Needed from the data below: every line from the one with "cyan brick E2:F2" up to and including the one with "pink round brick J6", repeated exactly and with nothing else.

Source data:
BEGIN
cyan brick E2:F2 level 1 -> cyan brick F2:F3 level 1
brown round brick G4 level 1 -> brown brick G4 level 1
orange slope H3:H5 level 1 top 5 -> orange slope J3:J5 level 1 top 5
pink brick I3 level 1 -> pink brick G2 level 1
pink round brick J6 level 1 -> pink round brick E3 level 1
END
BEGIN
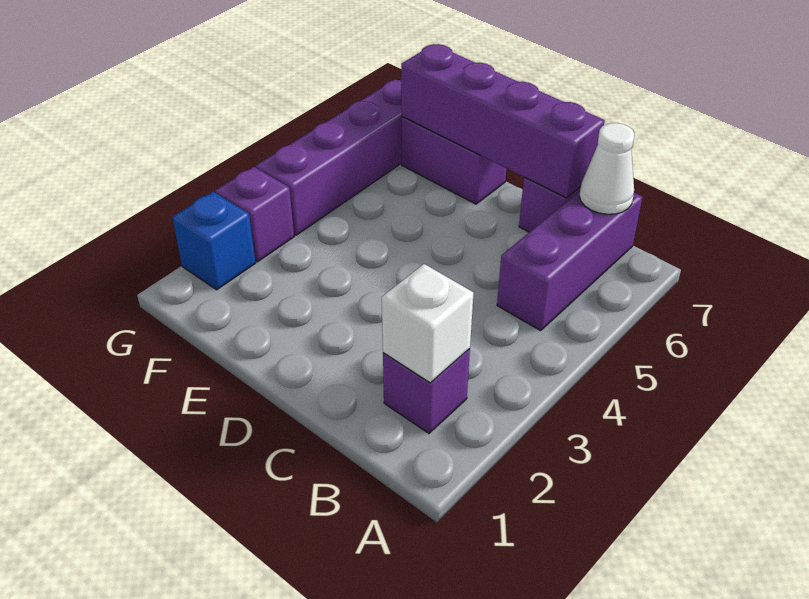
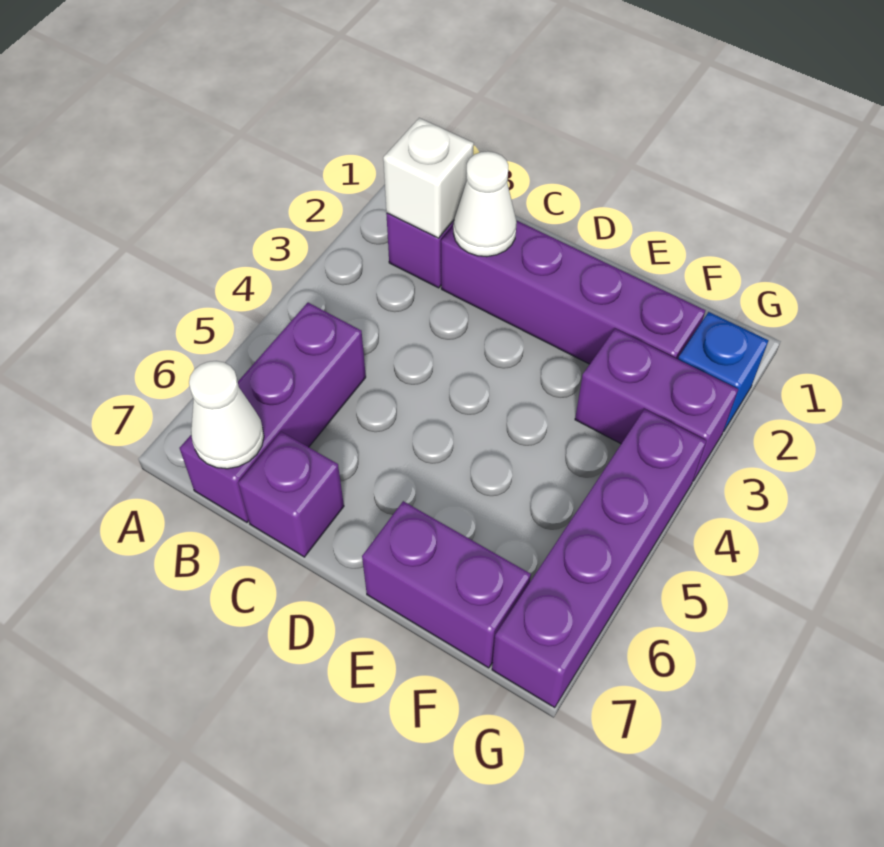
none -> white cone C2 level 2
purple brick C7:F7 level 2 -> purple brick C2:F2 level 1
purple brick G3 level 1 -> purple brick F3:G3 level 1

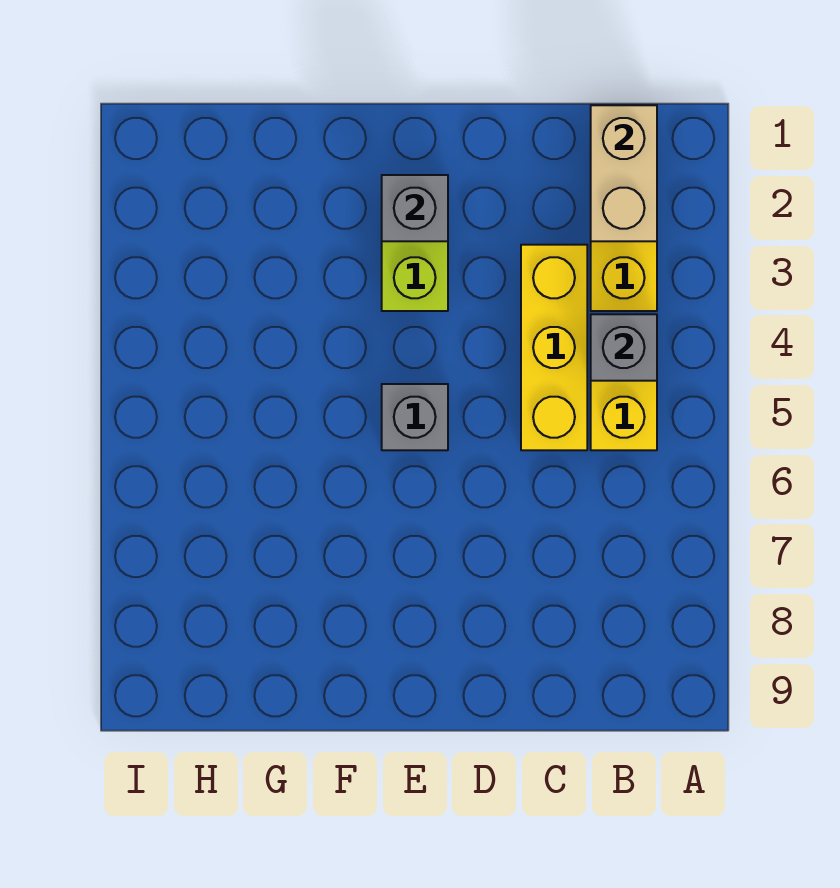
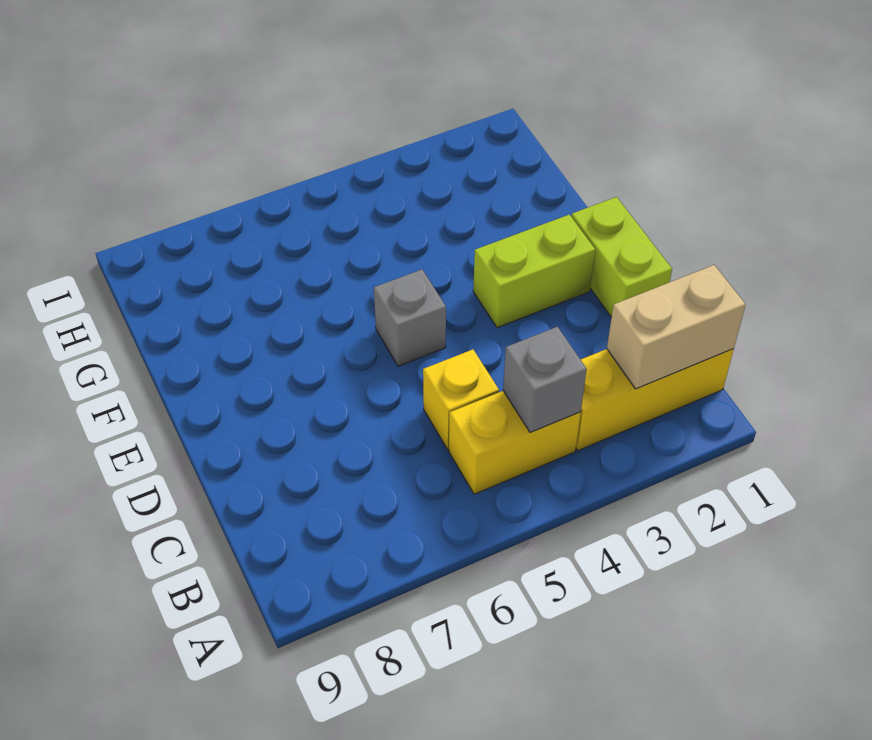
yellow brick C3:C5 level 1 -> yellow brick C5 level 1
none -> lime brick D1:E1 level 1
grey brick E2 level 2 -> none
END
Completed exercise:
cyan brick E2:F2 level 1 -> cyan brick F2:F3 level 1
brown round brick G4 level 1 -> brown brick G4 level 1
orange slope H3:H5 level 1 top 5 -> orange slope J3:J5 level 1 top 5
pink brick I3 level 1 -> pink brick G2 level 1
pink round brick J6 level 1 -> pink round brick E3 level 1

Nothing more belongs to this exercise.